Available data Start Marker

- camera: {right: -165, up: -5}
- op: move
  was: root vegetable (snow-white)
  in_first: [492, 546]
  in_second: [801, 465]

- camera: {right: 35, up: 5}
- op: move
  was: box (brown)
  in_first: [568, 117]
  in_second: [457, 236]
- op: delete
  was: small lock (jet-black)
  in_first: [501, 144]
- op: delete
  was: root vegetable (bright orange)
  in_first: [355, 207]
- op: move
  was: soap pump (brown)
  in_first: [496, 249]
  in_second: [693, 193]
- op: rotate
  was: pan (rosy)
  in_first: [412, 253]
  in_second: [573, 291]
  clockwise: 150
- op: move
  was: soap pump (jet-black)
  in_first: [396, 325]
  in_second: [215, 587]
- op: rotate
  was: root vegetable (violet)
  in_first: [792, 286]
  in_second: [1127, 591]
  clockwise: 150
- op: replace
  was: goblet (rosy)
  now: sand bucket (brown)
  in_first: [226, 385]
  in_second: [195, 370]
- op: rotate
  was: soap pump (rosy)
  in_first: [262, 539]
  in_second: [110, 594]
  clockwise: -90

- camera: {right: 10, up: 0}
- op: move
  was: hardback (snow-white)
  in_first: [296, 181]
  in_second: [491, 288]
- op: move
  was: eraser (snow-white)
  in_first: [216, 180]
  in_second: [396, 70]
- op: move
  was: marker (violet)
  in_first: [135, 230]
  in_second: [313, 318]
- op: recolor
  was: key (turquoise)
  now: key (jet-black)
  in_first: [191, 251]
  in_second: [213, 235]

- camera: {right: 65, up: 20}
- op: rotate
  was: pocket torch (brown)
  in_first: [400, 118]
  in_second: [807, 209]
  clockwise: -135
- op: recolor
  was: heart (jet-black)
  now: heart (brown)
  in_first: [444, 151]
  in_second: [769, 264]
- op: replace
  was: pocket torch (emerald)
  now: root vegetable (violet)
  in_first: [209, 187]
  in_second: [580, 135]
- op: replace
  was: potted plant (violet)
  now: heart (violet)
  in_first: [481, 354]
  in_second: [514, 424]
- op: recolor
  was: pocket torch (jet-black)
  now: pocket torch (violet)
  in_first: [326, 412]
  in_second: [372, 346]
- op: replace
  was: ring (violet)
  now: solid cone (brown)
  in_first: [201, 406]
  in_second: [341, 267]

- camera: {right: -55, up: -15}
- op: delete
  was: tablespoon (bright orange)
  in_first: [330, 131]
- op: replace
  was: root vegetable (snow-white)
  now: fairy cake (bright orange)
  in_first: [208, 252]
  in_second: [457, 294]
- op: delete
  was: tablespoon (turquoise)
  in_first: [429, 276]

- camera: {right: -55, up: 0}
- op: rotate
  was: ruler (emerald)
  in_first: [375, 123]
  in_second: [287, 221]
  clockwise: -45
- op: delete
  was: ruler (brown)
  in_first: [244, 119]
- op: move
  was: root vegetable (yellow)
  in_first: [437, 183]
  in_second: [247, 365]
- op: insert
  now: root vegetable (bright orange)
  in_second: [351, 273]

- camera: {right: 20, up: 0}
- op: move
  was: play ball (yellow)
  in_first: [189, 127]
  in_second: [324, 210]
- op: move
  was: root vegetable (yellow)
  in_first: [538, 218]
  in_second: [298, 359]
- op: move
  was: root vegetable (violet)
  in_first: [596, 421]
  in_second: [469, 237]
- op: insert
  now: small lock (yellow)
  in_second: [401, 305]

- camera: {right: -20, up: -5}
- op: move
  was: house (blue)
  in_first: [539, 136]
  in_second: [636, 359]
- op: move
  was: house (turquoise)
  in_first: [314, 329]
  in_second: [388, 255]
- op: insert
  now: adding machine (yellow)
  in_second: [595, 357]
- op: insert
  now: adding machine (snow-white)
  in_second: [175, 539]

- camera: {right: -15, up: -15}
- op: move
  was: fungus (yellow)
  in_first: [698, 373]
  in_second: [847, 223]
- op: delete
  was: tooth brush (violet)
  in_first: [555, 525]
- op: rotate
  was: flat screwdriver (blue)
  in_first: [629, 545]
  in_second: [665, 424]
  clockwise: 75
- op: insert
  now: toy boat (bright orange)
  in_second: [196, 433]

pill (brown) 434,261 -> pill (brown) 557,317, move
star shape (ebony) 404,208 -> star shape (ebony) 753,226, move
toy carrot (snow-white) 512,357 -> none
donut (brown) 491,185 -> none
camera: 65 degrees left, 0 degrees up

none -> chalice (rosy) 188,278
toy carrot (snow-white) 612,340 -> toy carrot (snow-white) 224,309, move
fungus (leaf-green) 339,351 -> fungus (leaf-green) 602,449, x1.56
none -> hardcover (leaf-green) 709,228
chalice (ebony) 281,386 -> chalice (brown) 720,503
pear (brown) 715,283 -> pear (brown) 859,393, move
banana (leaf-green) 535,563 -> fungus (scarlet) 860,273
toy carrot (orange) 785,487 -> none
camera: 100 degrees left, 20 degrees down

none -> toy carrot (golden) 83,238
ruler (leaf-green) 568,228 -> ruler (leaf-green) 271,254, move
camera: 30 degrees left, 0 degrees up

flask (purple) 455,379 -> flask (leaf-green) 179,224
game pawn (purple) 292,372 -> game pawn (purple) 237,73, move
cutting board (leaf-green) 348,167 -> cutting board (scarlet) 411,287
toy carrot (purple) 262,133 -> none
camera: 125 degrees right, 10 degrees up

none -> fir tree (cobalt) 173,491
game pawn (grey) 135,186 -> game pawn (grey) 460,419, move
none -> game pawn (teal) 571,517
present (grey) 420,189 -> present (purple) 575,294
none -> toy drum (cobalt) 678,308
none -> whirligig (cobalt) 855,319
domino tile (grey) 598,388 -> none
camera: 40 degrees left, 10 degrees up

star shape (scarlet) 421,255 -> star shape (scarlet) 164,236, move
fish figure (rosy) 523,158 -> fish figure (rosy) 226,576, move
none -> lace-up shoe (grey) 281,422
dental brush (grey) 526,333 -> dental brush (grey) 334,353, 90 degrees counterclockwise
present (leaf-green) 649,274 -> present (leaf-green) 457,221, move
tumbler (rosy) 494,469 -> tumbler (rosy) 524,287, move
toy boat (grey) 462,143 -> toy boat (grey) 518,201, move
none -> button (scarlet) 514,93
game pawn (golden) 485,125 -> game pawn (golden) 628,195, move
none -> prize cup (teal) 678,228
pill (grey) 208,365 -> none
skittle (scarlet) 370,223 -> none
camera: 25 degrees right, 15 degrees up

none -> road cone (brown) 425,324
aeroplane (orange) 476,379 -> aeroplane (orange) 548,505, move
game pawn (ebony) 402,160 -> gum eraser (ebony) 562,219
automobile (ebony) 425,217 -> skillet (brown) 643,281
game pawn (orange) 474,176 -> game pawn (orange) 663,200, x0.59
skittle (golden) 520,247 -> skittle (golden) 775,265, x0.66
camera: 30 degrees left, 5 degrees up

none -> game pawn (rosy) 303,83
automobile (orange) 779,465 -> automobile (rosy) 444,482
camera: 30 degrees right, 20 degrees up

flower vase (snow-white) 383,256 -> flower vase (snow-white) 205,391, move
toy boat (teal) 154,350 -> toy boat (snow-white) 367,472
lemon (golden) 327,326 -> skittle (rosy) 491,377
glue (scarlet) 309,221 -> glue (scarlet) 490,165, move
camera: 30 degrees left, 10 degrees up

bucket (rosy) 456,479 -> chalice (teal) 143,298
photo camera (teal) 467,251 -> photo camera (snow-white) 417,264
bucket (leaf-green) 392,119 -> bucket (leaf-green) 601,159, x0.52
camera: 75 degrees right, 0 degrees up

Available data End Marker

All that belongs in the answer is the lines from the start of the entries above through the line containing "was: soap pump (brown)", each given exactly.

* **Your response**
- camera: {right: -165, up: -5}
- op: move
  was: root vegetable (snow-white)
  in_first: [492, 546]
  in_second: [801, 465]

- camera: {right: 35, up: 5}
- op: move
  was: box (brown)
  in_first: [568, 117]
  in_second: [457, 236]
- op: delete
  was: small lock (jet-black)
  in_first: [501, 144]
- op: delete
  was: root vegetable (bright orange)
  in_first: [355, 207]
- op: move
  was: soap pump (brown)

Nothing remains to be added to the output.